Exercise data:
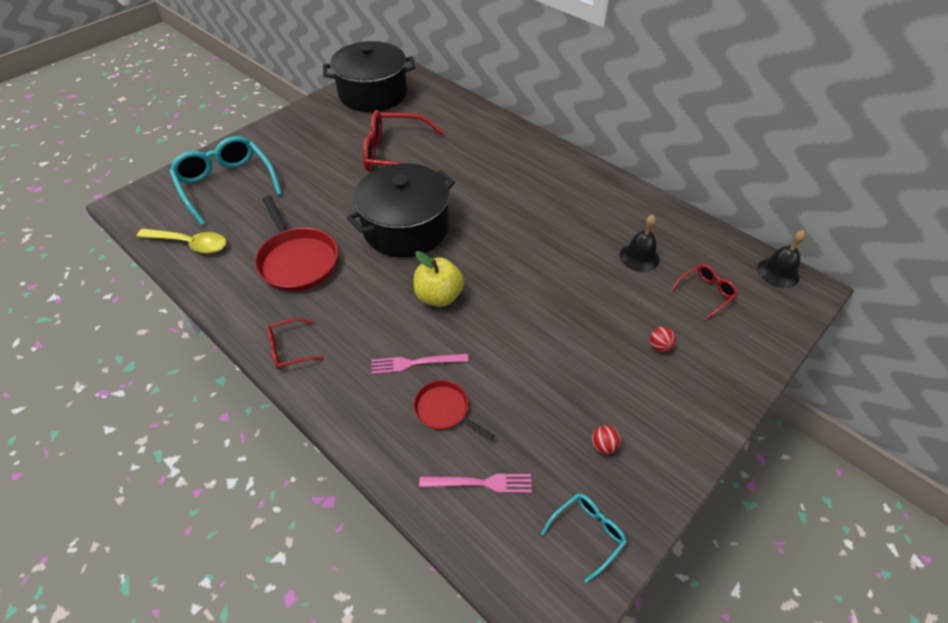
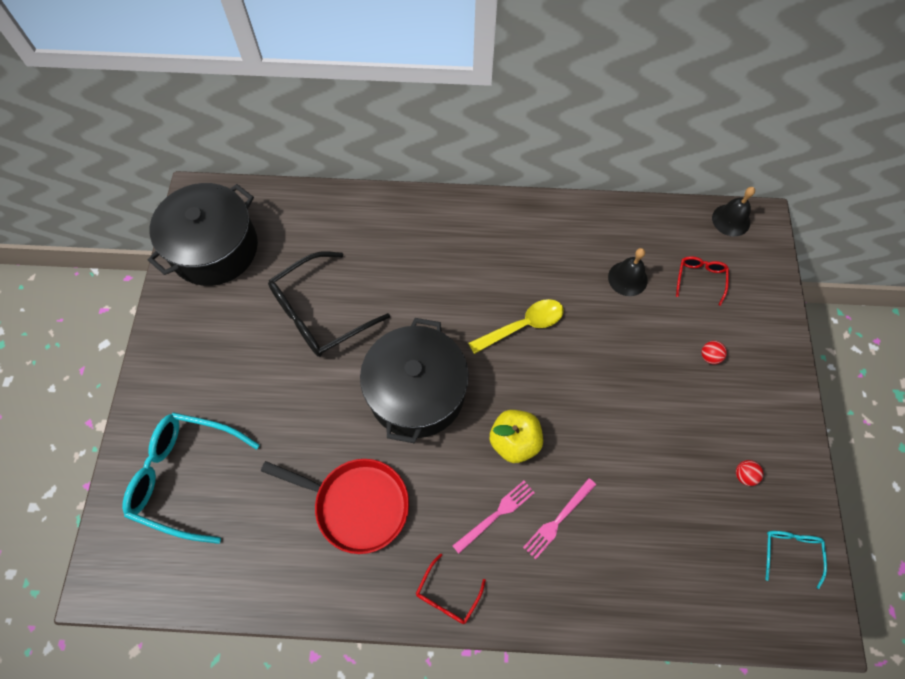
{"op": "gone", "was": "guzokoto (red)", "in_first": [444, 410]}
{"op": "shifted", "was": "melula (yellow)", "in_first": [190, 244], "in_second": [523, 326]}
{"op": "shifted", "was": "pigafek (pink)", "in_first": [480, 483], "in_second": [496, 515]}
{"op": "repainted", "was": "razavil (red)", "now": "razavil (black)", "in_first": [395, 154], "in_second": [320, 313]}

Your task: Check the data for the word "shifted" and pull out the lines that have it.

Solution for this exercise:
{"op": "shifted", "was": "melula (yellow)", "in_first": [190, 244], "in_second": [523, 326]}
{"op": "shifted", "was": "pigafek (pink)", "in_first": [480, 483], "in_second": [496, 515]}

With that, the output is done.